=== WHAT THE TASK REQUIRES ===
Your task is to copy every entry exactly.

=== INFORMATION SHOWN ===
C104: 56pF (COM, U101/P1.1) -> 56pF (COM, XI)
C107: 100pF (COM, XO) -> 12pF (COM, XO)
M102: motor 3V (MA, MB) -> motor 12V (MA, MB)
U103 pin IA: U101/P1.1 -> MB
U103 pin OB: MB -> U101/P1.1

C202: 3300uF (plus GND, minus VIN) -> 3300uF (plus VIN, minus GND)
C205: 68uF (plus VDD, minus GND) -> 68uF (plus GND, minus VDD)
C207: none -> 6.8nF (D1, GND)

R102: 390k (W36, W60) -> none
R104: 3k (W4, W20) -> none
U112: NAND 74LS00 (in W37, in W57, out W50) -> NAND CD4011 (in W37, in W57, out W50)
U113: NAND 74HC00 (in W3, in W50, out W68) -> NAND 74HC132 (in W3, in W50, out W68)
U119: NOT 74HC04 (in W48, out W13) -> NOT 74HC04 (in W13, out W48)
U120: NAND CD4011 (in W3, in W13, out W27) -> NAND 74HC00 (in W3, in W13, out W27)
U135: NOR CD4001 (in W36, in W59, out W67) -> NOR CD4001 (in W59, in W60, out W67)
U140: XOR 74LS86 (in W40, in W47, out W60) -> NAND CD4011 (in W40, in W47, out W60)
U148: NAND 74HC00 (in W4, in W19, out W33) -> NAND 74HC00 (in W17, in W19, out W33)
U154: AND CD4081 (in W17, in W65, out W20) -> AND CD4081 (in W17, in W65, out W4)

=== ANSWER SPACE ===
C104: 56pF (COM, U101/P1.1) -> 56pF (COM, XI)
C107: 100pF (COM, XO) -> 12pF (COM, XO)
M102: motor 3V (MA, MB) -> motor 12V (MA, MB)
U103 pin IA: U101/P1.1 -> MB
U103 pin OB: MB -> U101/P1.1

C202: 3300uF (plus GND, minus VIN) -> 3300uF (plus VIN, minus GND)
C205: 68uF (plus VDD, minus GND) -> 68uF (plus GND, minus VDD)
C207: none -> 6.8nF (D1, GND)

R102: 390k (W36, W60) -> none
R104: 3k (W4, W20) -> none
U112: NAND 74LS00 (in W37, in W57, out W50) -> NAND CD4011 (in W37, in W57, out W50)
U113: NAND 74HC00 (in W3, in W50, out W68) -> NAND 74HC132 (in W3, in W50, out W68)
U119: NOT 74HC04 (in W48, out W13) -> NOT 74HC04 (in W13, out W48)
U120: NAND CD4011 (in W3, in W13, out W27) -> NAND 74HC00 (in W3, in W13, out W27)
U135: NOR CD4001 (in W36, in W59, out W67) -> NOR CD4001 (in W59, in W60, out W67)
U140: XOR 74LS86 (in W40, in W47, out W60) -> NAND CD4011 (in W40, in W47, out W60)
U148: NAND 74HC00 (in W4, in W19, out W33) -> NAND 74HC00 (in W17, in W19, out W33)
U154: AND CD4081 (in W17, in W65, out W20) -> AND CD4081 (in W17, in W65, out W4)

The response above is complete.